Source records:

-- Opening Marker --

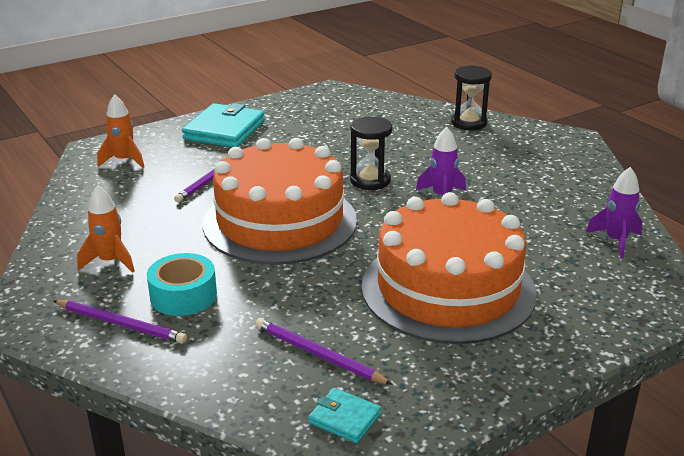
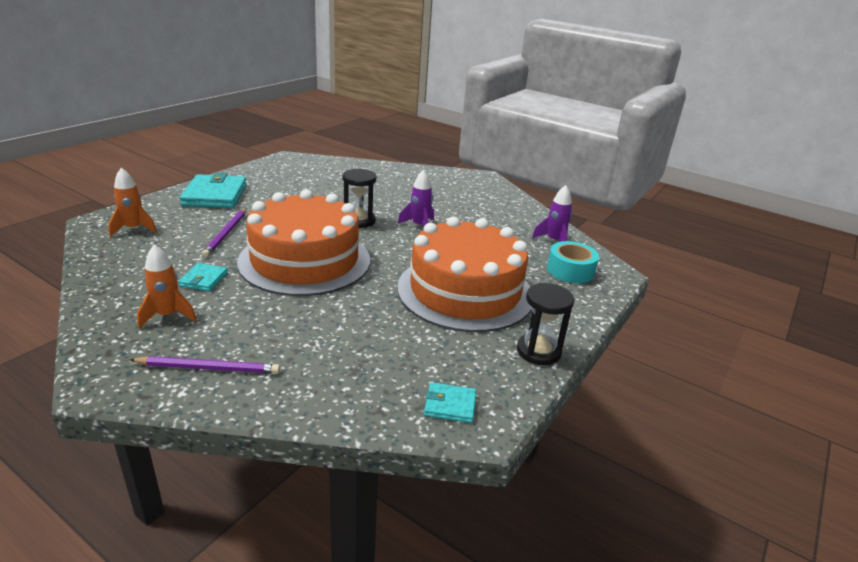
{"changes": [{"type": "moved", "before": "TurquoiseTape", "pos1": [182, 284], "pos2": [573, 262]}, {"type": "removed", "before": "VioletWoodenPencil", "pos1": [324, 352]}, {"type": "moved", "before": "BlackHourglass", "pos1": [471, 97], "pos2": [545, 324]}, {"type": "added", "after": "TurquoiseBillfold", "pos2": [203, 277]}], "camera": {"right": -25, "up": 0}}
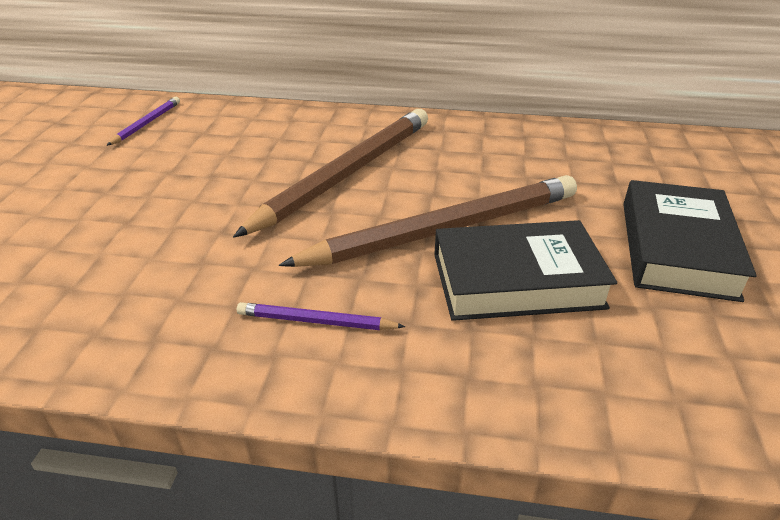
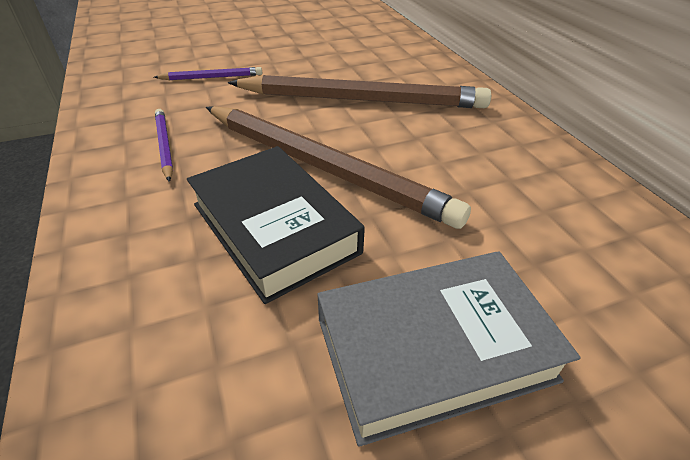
{"changes": [{"type": "moved", "before": "VioletWoodenPencil", "pos1": [143, 121], "pos2": [208, 73]}, {"type": "recoloured", "before": "BlackBook", "after": "AshGreyBook", "pos1": [690, 241], "pos2": [449, 349]}], "camera": {"right": 60, "up": 5}}
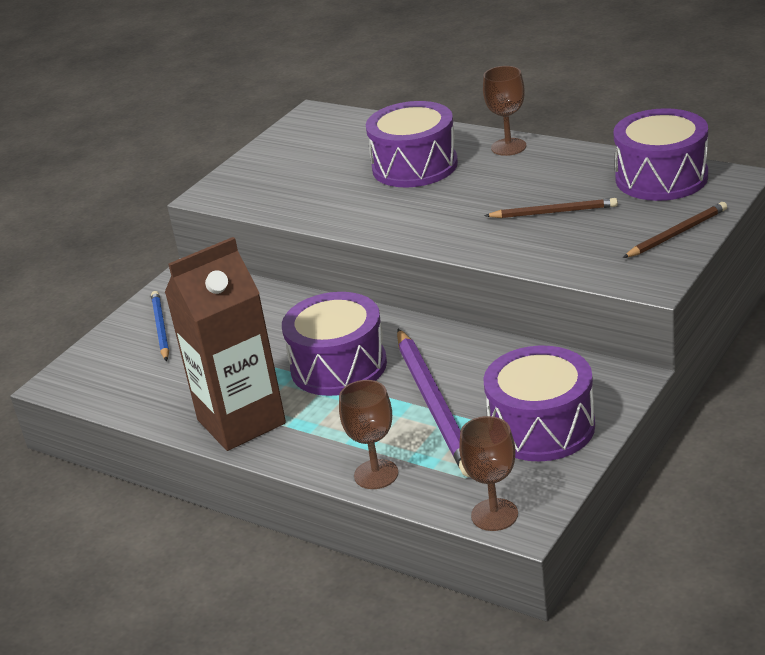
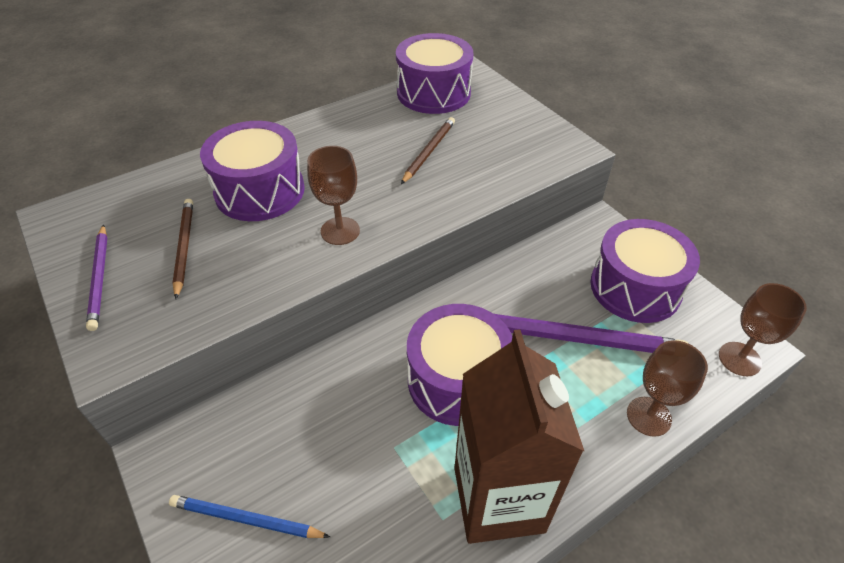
{"changes": [{"type": "moved", "before": "RussetChalice", "pos1": [504, 111], "pos2": [333, 195]}, {"type": "moved", "before": "RussetWoodenPencil", "pos1": [675, 230], "pos2": [182, 249]}, {"type": "added", "after": "VioletWoodenPencil", "pos2": [97, 277]}], "camera": {"right": -70, "up": 15}}
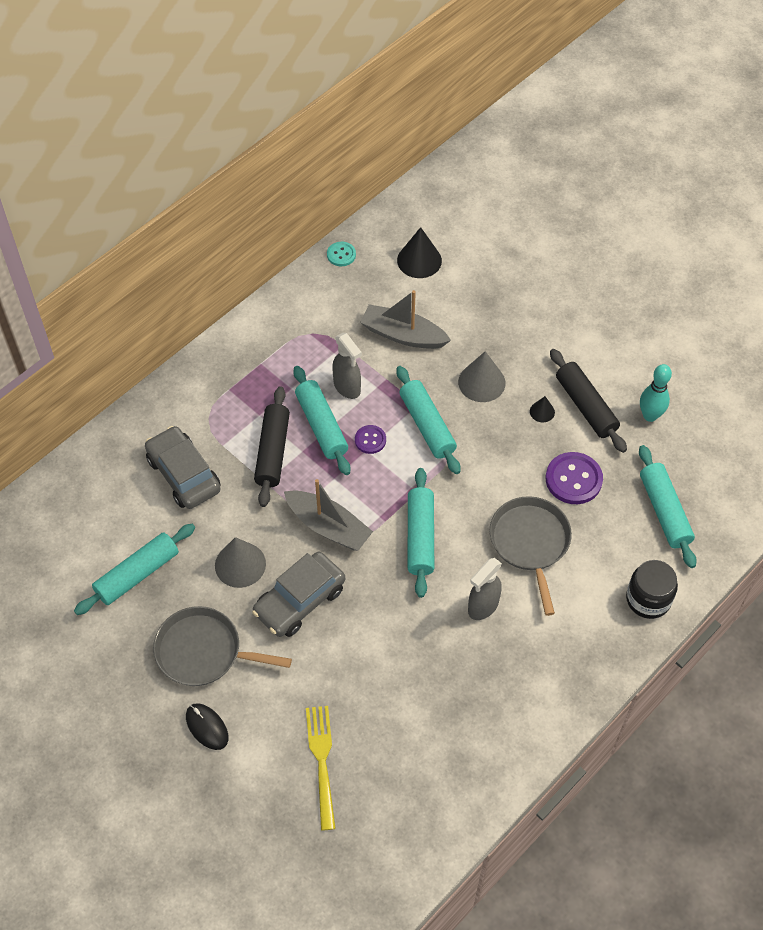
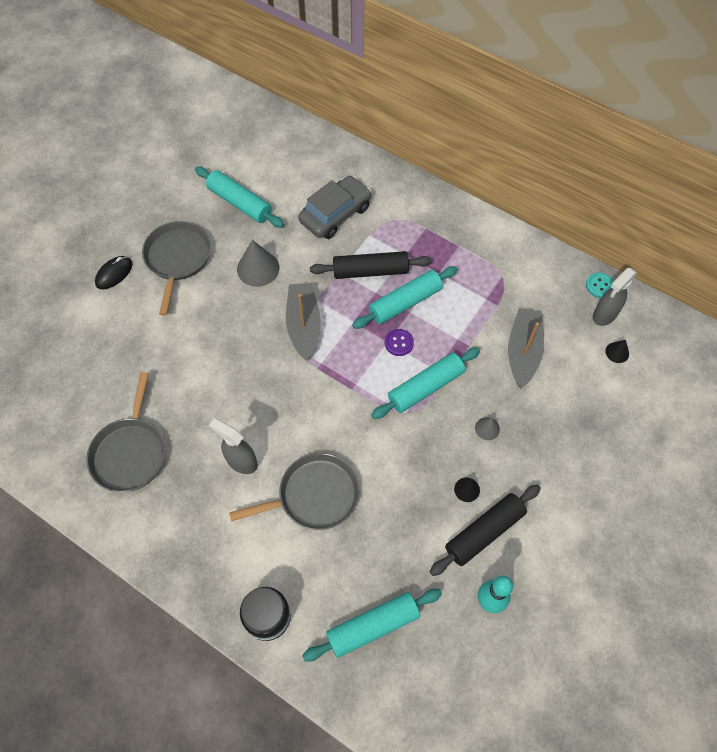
{"changes": [{"type": "removed", "before": "AshGreyCar", "pos1": [298, 594]}, {"type": "turned", "before": "AshGreyBoat", "pos1": [328, 515], "pos2": [303, 322], "turn": 150}, {"type": "removed", "before": "GoldenFork", "pos1": [321, 768]}, {"type": "moved", "before": "AshGreySprayCleaner", "pos1": [347, 366], "pos2": [615, 297]}, {"type": "resized", "before": "BlackConeShape", "pos1": [419, 252], "pos2": [617, 351], "scale": 0.53}, {"type": "removed", "before": "TurquoiseRollingPin", "pos1": [421, 533]}, {"type": "resized", "before": "AshGreyConeShape", "pos1": [481, 376], "pos2": [487, 428], "scale": 0.53}, {"type": "removed", "before": "VioletButton", "pos1": [574, 478]}, {"type": "added", "after": "AshGreyPan", "pos2": [126, 432]}], "camera": {"right": 80, "up": 5}}
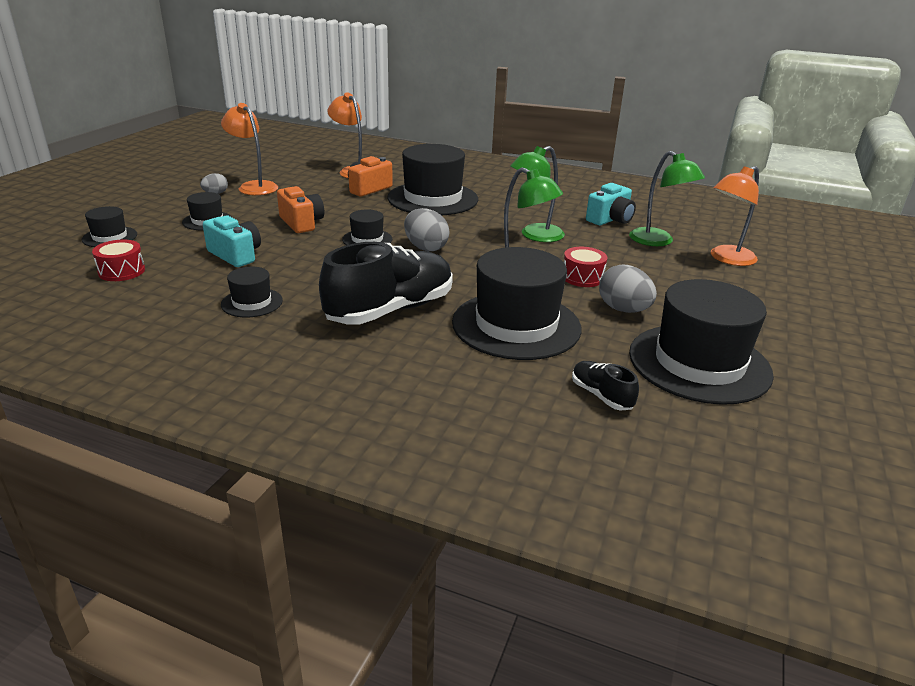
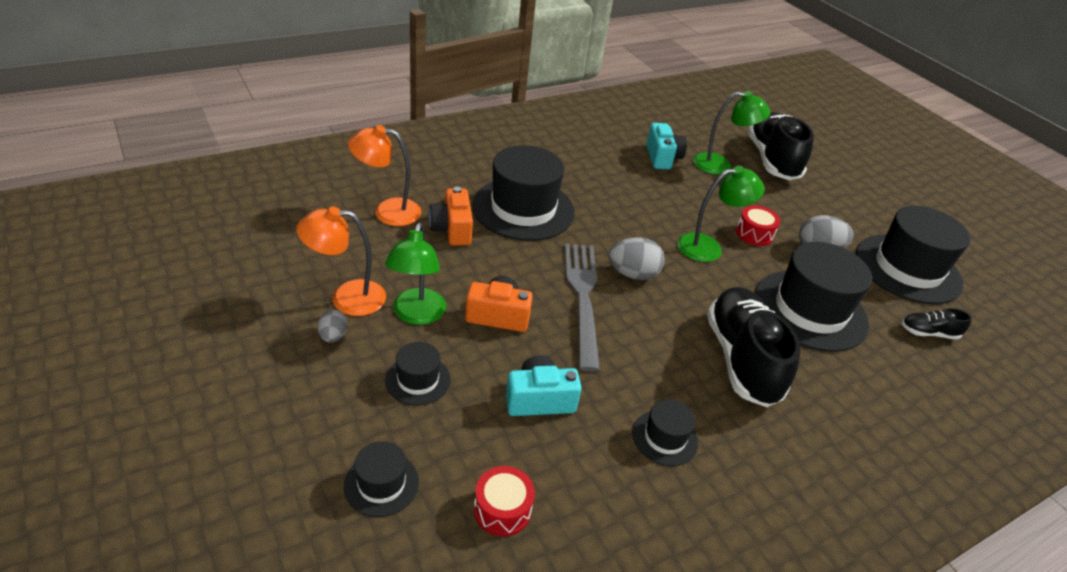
{"changes": [{"type": "replaced", "before": "BlackHat", "after": "AshGreyFork", "pos1": [367, 227], "pos2": [582, 307]}, {"type": "moved", "before": "LeafGreenDeskLamp", "pos1": [537, 194], "pos2": [415, 274]}, {"type": "replaced", "before": "OrangeDeskLamp", "after": "BlackLaceUpShoe", "pos1": [735, 216], "pos2": [781, 146]}], "camera": {"right": -55, "up": 10}}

-- Closing Marker --

■ About this task: Each of the entries above must be output exactly, with none of the pictures.

■ Written reply:
{"changes": [{"type": "moved", "before": "TurquoiseTape", "pos1": [182, 284], "pos2": [573, 262]}, {"type": "removed", "before": "VioletWoodenPencil", "pos1": [324, 352]}, {"type": "moved", "before": "BlackHourglass", "pos1": [471, 97], "pos2": [545, 324]}, {"type": "added", "after": "TurquoiseBillfold", "pos2": [203, 277]}], "camera": {"right": -25, "up": 0}}
{"changes": [{"type": "moved", "before": "VioletWoodenPencil", "pos1": [143, 121], "pos2": [208, 73]}, {"type": "recoloured", "before": "BlackBook", "after": "AshGreyBook", "pos1": [690, 241], "pos2": [449, 349]}], "camera": {"right": 60, "up": 5}}
{"changes": [{"type": "moved", "before": "RussetChalice", "pos1": [504, 111], "pos2": [333, 195]}, {"type": "moved", "before": "RussetWoodenPencil", "pos1": [675, 230], "pos2": [182, 249]}, {"type": "added", "after": "VioletWoodenPencil", "pos2": [97, 277]}], "camera": {"right": -70, "up": 15}}
{"changes": [{"type": "removed", "before": "AshGreyCar", "pos1": [298, 594]}, {"type": "turned", "before": "AshGreyBoat", "pos1": [328, 515], "pos2": [303, 322], "turn": 150}, {"type": "removed", "before": "GoldenFork", "pos1": [321, 768]}, {"type": "moved", "before": "AshGreySprayCleaner", "pos1": [347, 366], "pos2": [615, 297]}, {"type": "resized", "before": "BlackConeShape", "pos1": [419, 252], "pos2": [617, 351], "scale": 0.53}, {"type": "removed", "before": "TurquoiseRollingPin", "pos1": [421, 533]}, {"type": "resized", "before": "AshGreyConeShape", "pos1": [481, 376], "pos2": [487, 428], "scale": 0.53}, {"type": "removed", "before": "VioletButton", "pos1": [574, 478]}, {"type": "added", "after": "AshGreyPan", "pos2": [126, 432]}], "camera": {"right": 80, "up": 5}}
{"changes": [{"type": "replaced", "before": "BlackHat", "after": "AshGreyFork", "pos1": [367, 227], "pos2": [582, 307]}, {"type": "moved", "before": "LeafGreenDeskLamp", "pos1": [537, 194], "pos2": [415, 274]}, {"type": "replaced", "before": "OrangeDeskLamp", "after": "BlackLaceUpShoe", "pos1": [735, 216], "pos2": [781, 146]}], "camera": {"right": -55, "up": 10}}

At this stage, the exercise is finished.